TASK: After locating the line with "TEMP: DS18B20 -> none", retype it and every later line exactly, stopping at the end of the records.

- - -

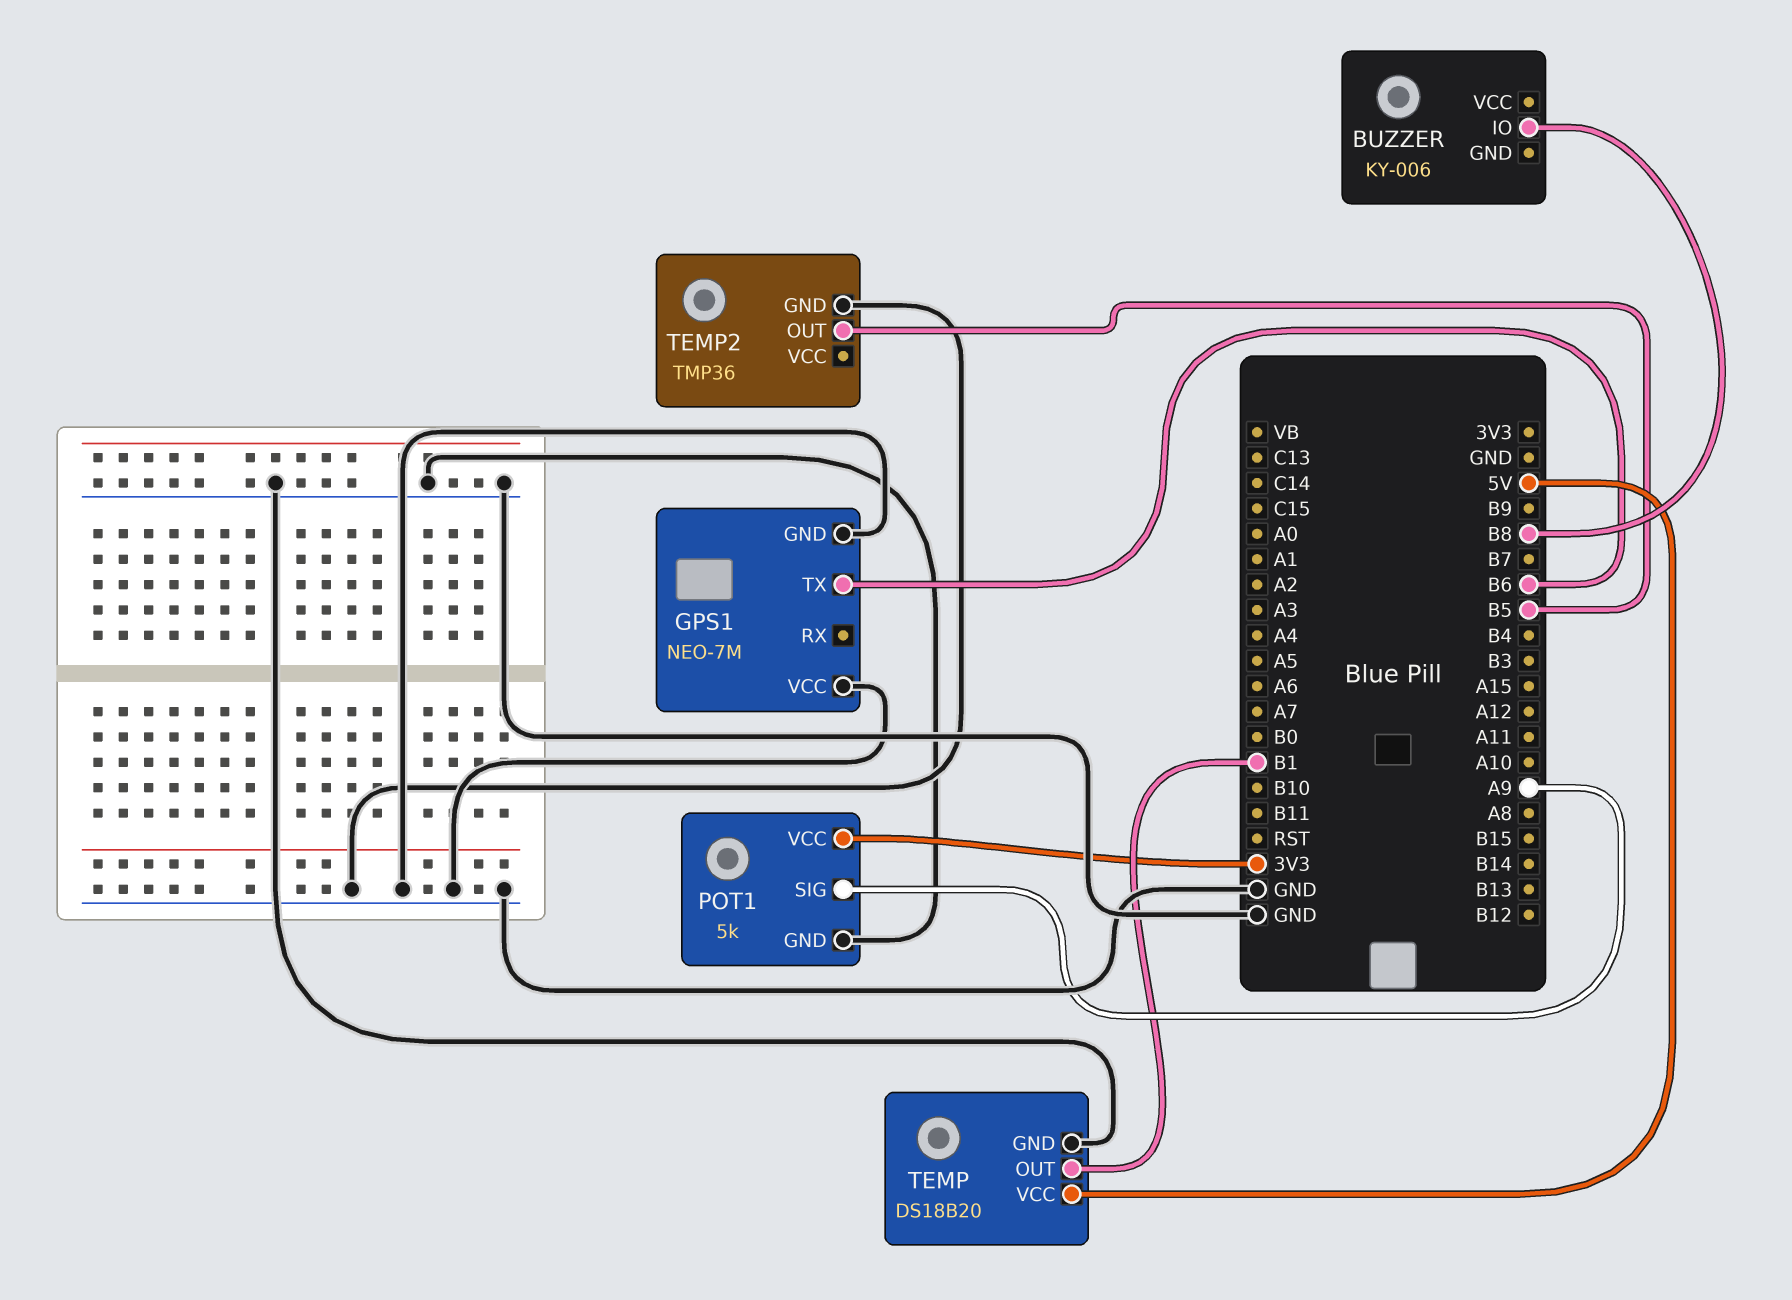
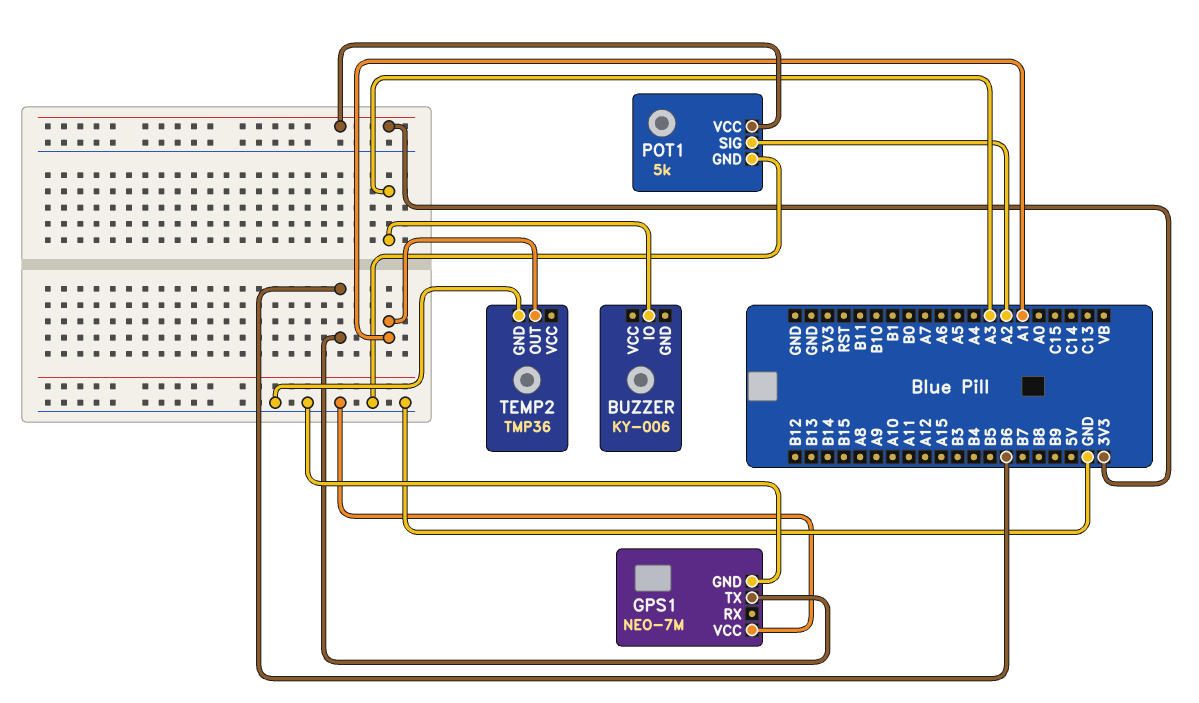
BUZZER pin IO: B8 -> A3
POT1 pin SIG: A9 -> A2
TEMP: DS18B20 -> none
TEMP pin GND: GND -> none
TEMP pin OUT: B1 -> none
TEMP pin VCC: 5V -> none
TEMP2 pin OUT: B5 -> A1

- - -

TASK RESPONSE:
TEMP: DS18B20 -> none
TEMP pin GND: GND -> none
TEMP pin OUT: B1 -> none
TEMP pin VCC: 5V -> none
TEMP2 pin OUT: B5 -> A1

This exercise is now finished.